Aim of the exercise:
Starting at the line that contains "none -> green plate F1:F3 level 1", write out every line through the end of the records below exactly as it appears, and leave out all pictures.

Extracted entries:
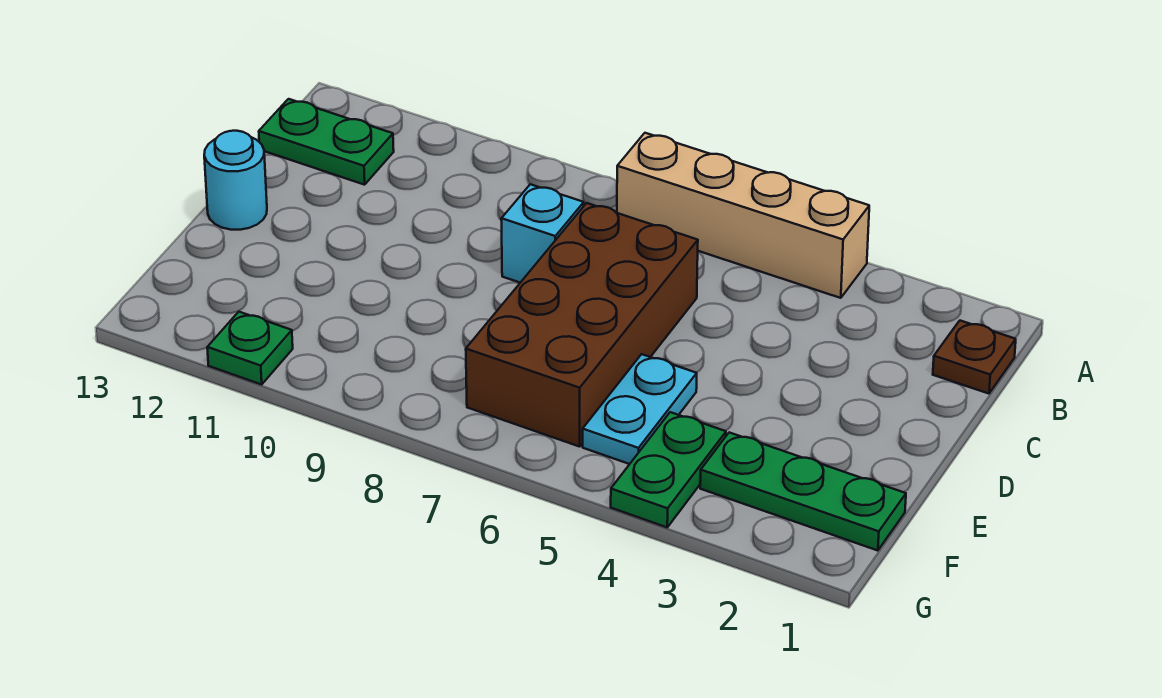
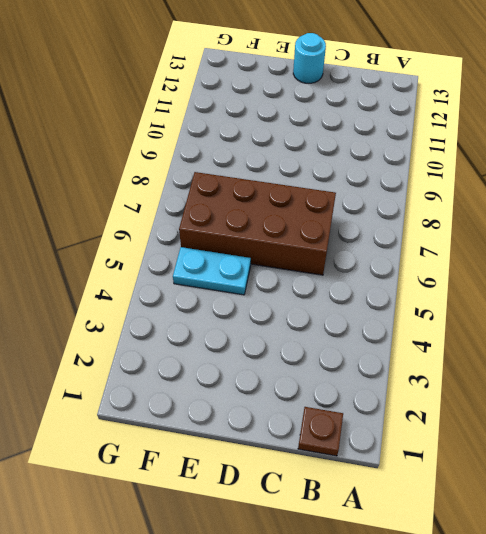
none -> tan brick A4:A7 level 1
none -> green plate B12:B13 level 1

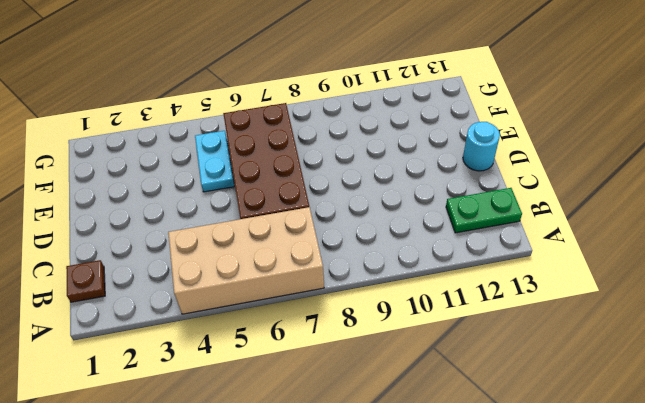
tan brick A4:B7 level 1 -> tan brick A4:A7 level 1
none -> cyan brick C8 level 1
none -> green plate F1:F3 level 1

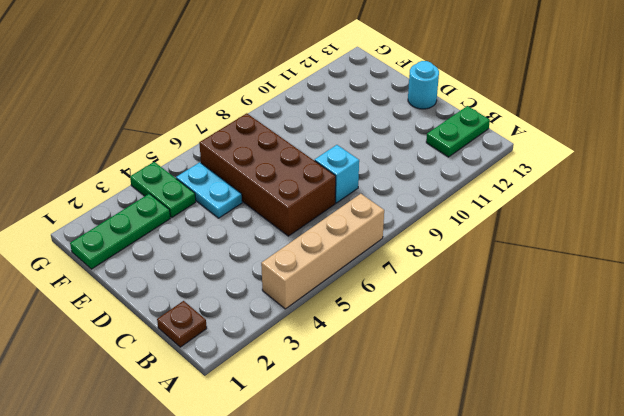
none -> green plate G11 level 1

Solution to this problem:
none -> green plate F1:F3 level 1

none -> green plate G11 level 1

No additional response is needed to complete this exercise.